[Record set]
____________________

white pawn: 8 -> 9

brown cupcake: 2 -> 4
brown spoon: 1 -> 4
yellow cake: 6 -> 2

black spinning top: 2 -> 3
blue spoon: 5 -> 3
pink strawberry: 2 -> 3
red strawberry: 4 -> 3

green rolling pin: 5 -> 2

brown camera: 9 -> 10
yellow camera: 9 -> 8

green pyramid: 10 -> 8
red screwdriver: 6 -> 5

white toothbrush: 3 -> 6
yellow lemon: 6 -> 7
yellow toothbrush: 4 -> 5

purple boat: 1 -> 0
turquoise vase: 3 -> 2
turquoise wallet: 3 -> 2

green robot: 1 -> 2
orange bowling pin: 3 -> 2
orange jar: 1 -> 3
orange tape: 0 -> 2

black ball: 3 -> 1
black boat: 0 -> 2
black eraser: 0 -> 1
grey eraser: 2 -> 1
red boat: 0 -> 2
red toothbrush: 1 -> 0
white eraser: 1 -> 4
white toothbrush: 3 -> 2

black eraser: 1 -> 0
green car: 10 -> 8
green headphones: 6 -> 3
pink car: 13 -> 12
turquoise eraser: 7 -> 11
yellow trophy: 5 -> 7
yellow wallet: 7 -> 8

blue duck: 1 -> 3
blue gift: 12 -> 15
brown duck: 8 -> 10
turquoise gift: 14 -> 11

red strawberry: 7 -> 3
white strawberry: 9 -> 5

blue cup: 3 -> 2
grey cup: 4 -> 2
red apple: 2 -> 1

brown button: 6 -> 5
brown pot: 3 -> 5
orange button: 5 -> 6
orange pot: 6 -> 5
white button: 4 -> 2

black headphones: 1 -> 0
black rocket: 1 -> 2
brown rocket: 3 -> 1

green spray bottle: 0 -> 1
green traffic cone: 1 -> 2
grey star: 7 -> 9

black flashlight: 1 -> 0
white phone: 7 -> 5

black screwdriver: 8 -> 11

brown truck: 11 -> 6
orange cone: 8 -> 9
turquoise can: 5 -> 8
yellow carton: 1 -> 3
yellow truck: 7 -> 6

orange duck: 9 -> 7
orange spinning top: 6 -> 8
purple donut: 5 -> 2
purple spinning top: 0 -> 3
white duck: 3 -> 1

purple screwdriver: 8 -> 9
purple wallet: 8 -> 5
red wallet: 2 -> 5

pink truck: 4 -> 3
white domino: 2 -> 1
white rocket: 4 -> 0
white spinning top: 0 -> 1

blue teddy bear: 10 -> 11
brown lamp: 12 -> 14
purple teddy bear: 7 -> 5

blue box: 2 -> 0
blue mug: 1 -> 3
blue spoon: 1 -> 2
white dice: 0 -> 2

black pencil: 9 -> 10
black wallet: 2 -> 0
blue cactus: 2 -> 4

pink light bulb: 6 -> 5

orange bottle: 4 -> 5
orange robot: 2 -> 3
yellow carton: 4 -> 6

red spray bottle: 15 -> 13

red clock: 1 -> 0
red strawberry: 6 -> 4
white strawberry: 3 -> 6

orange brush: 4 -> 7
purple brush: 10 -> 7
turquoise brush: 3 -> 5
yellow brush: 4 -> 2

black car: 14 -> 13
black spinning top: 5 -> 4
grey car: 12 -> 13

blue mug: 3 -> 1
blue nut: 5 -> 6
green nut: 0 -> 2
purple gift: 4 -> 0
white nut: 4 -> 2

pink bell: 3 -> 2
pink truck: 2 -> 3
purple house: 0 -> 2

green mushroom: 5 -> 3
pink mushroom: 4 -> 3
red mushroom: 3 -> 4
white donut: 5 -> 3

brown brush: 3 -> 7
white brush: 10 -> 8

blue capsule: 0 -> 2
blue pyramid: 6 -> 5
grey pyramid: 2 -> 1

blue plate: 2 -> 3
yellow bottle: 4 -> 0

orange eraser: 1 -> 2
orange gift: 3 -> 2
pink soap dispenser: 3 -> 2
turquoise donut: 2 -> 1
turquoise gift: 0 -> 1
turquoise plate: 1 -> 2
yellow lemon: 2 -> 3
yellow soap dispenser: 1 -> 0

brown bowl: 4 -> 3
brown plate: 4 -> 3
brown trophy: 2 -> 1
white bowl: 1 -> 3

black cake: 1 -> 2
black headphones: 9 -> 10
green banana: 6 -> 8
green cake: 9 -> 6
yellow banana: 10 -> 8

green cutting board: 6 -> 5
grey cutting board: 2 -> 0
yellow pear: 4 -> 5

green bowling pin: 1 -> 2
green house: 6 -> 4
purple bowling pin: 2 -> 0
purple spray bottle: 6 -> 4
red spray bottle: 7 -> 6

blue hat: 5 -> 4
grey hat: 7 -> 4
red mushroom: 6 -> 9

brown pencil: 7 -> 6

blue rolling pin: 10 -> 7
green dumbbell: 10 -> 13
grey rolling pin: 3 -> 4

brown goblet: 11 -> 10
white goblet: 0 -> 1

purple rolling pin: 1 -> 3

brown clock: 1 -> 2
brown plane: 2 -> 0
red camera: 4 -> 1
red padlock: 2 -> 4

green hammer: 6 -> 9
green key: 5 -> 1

____________________

[Task] Nothing but an exact copy of the records belongs in the answer.

[Your response]
white pawn: 8 -> 9

brown cupcake: 2 -> 4
brown spoon: 1 -> 4
yellow cake: 6 -> 2

black spinning top: 2 -> 3
blue spoon: 5 -> 3
pink strawberry: 2 -> 3
red strawberry: 4 -> 3

green rolling pin: 5 -> 2

brown camera: 9 -> 10
yellow camera: 9 -> 8

green pyramid: 10 -> 8
red screwdriver: 6 -> 5

white toothbrush: 3 -> 6
yellow lemon: 6 -> 7
yellow toothbrush: 4 -> 5

purple boat: 1 -> 0
turquoise vase: 3 -> 2
turquoise wallet: 3 -> 2

green robot: 1 -> 2
orange bowling pin: 3 -> 2
orange jar: 1 -> 3
orange tape: 0 -> 2

black ball: 3 -> 1
black boat: 0 -> 2
black eraser: 0 -> 1
grey eraser: 2 -> 1
red boat: 0 -> 2
red toothbrush: 1 -> 0
white eraser: 1 -> 4
white toothbrush: 3 -> 2

black eraser: 1 -> 0
green car: 10 -> 8
green headphones: 6 -> 3
pink car: 13 -> 12
turquoise eraser: 7 -> 11
yellow trophy: 5 -> 7
yellow wallet: 7 -> 8

blue duck: 1 -> 3
blue gift: 12 -> 15
brown duck: 8 -> 10
turquoise gift: 14 -> 11

red strawberry: 7 -> 3
white strawberry: 9 -> 5

blue cup: 3 -> 2
grey cup: 4 -> 2
red apple: 2 -> 1

brown button: 6 -> 5
brown pot: 3 -> 5
orange button: 5 -> 6
orange pot: 6 -> 5
white button: 4 -> 2

black headphones: 1 -> 0
black rocket: 1 -> 2
brown rocket: 3 -> 1

green spray bottle: 0 -> 1
green traffic cone: 1 -> 2
grey star: 7 -> 9

black flashlight: 1 -> 0
white phone: 7 -> 5

black screwdriver: 8 -> 11

brown truck: 11 -> 6
orange cone: 8 -> 9
turquoise can: 5 -> 8
yellow carton: 1 -> 3
yellow truck: 7 -> 6

orange duck: 9 -> 7
orange spinning top: 6 -> 8
purple donut: 5 -> 2
purple spinning top: 0 -> 3
white duck: 3 -> 1

purple screwdriver: 8 -> 9
purple wallet: 8 -> 5
red wallet: 2 -> 5

pink truck: 4 -> 3
white domino: 2 -> 1
white rocket: 4 -> 0
white spinning top: 0 -> 1

blue teddy bear: 10 -> 11
brown lamp: 12 -> 14
purple teddy bear: 7 -> 5

blue box: 2 -> 0
blue mug: 1 -> 3
blue spoon: 1 -> 2
white dice: 0 -> 2

black pencil: 9 -> 10
black wallet: 2 -> 0
blue cactus: 2 -> 4

pink light bulb: 6 -> 5

orange bottle: 4 -> 5
orange robot: 2 -> 3
yellow carton: 4 -> 6

red spray bottle: 15 -> 13

red clock: 1 -> 0
red strawberry: 6 -> 4
white strawberry: 3 -> 6

orange brush: 4 -> 7
purple brush: 10 -> 7
turquoise brush: 3 -> 5
yellow brush: 4 -> 2

black car: 14 -> 13
black spinning top: 5 -> 4
grey car: 12 -> 13

blue mug: 3 -> 1
blue nut: 5 -> 6
green nut: 0 -> 2
purple gift: 4 -> 0
white nut: 4 -> 2

pink bell: 3 -> 2
pink truck: 2 -> 3
purple house: 0 -> 2

green mushroom: 5 -> 3
pink mushroom: 4 -> 3
red mushroom: 3 -> 4
white donut: 5 -> 3

brown brush: 3 -> 7
white brush: 10 -> 8

blue capsule: 0 -> 2
blue pyramid: 6 -> 5
grey pyramid: 2 -> 1

blue plate: 2 -> 3
yellow bottle: 4 -> 0

orange eraser: 1 -> 2
orange gift: 3 -> 2
pink soap dispenser: 3 -> 2
turquoise donut: 2 -> 1
turquoise gift: 0 -> 1
turquoise plate: 1 -> 2
yellow lemon: 2 -> 3
yellow soap dispenser: 1 -> 0

brown bowl: 4 -> 3
brown plate: 4 -> 3
brown trophy: 2 -> 1
white bowl: 1 -> 3

black cake: 1 -> 2
black headphones: 9 -> 10
green banana: 6 -> 8
green cake: 9 -> 6
yellow banana: 10 -> 8

green cutting board: 6 -> 5
grey cutting board: 2 -> 0
yellow pear: 4 -> 5

green bowling pin: 1 -> 2
green house: 6 -> 4
purple bowling pin: 2 -> 0
purple spray bottle: 6 -> 4
red spray bottle: 7 -> 6

blue hat: 5 -> 4
grey hat: 7 -> 4
red mushroom: 6 -> 9

brown pencil: 7 -> 6

blue rolling pin: 10 -> 7
green dumbbell: 10 -> 13
grey rolling pin: 3 -> 4

brown goblet: 11 -> 10
white goblet: 0 -> 1

purple rolling pin: 1 -> 3

brown clock: 1 -> 2
brown plane: 2 -> 0
red camera: 4 -> 1
red padlock: 2 -> 4

green hammer: 6 -> 9
green key: 5 -> 1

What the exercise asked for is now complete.